══ PROVIDED DATA ══

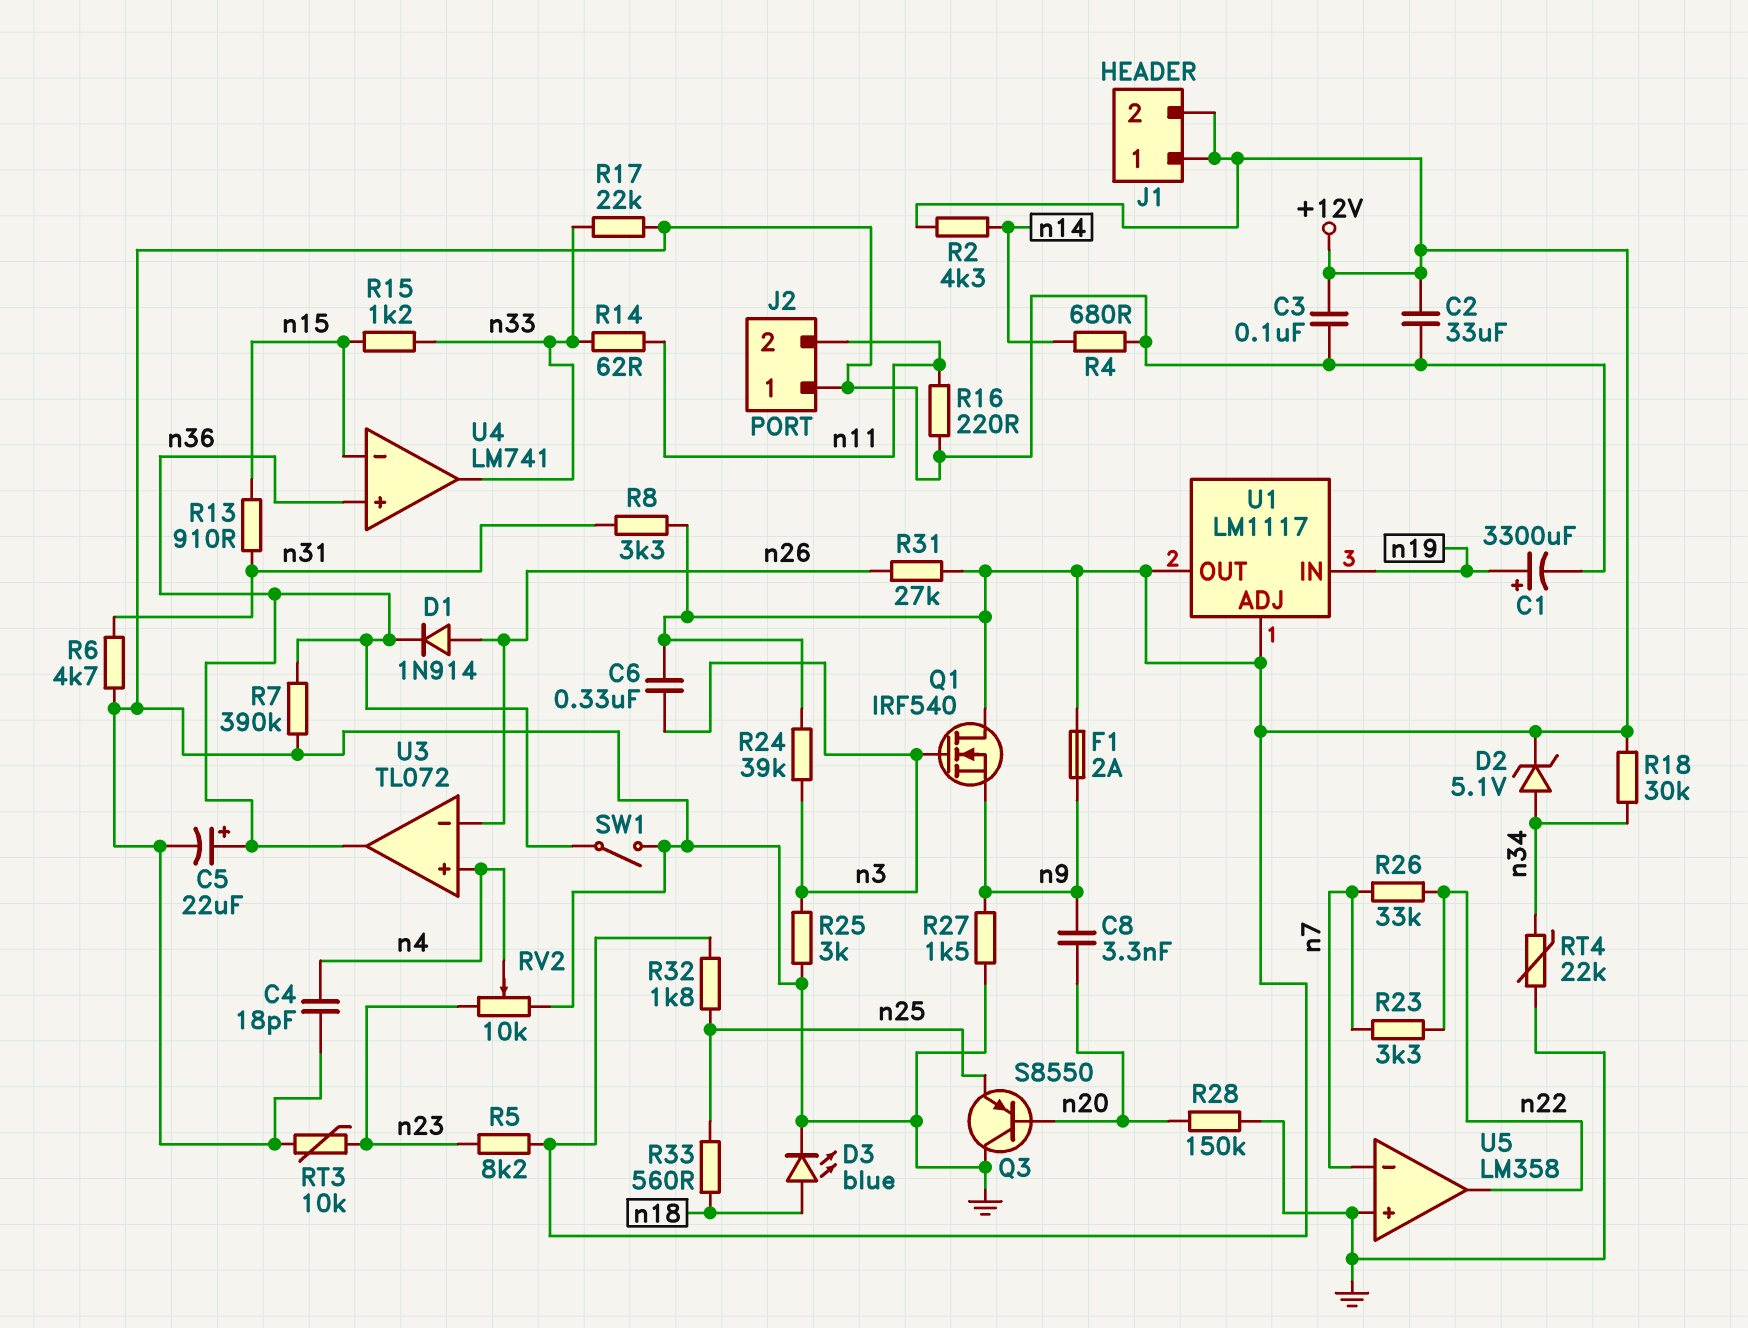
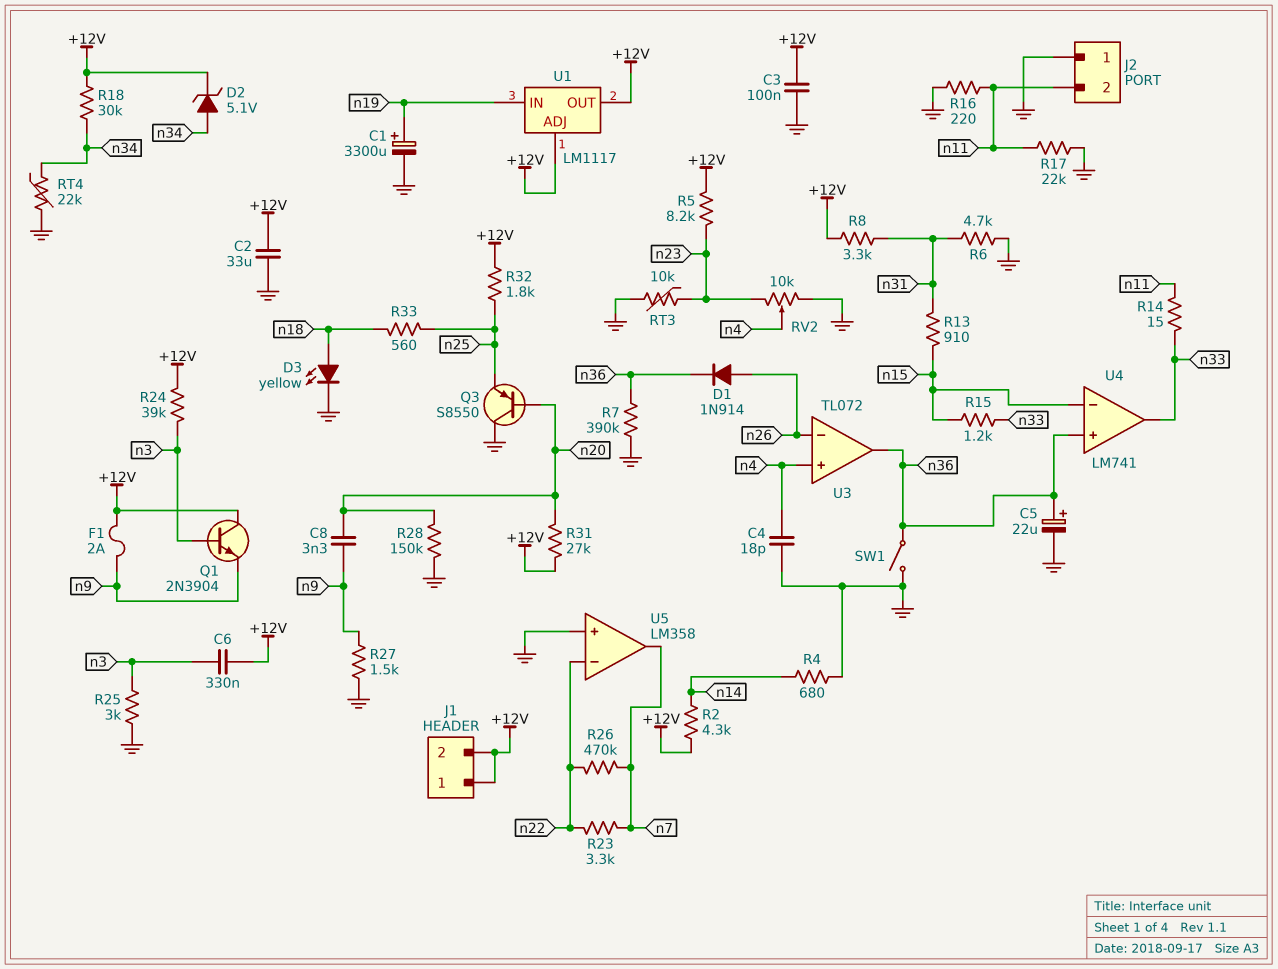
D3: LED blue (A n18, K GND) -> LED yellow (A n18, K GND)
Q1: NMOS IRF540 (G n3, D +12V, S n9) -> NPN 2N3904 (B n3, C +12V, E n9)
R14: 62 (n11, n33) -> 15 (n11, n33)
R17: 22k (GND, n33) -> 22k (GND, n11)
R26: 33k (n7, n22) -> 470k (n7, n22)
R31: 27k (+12V, n26) -> 27k (+12V, n20)
U5 pin in-: n7 -> n22
U5 pin out: n22 -> n7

═══

The records above should be duplicated exactly, with none of their pictures kept.

RESULT:
D3: LED blue (A n18, K GND) -> LED yellow (A n18, K GND)
Q1: NMOS IRF540 (G n3, D +12V, S n9) -> NPN 2N3904 (B n3, C +12V, E n9)
R14: 62 (n11, n33) -> 15 (n11, n33)
R17: 22k (GND, n33) -> 22k (GND, n11)
R26: 33k (n7, n22) -> 470k (n7, n22)
R31: 27k (+12V, n26) -> 27k (+12V, n20)
U5 pin in-: n7 -> n22
U5 pin out: n22 -> n7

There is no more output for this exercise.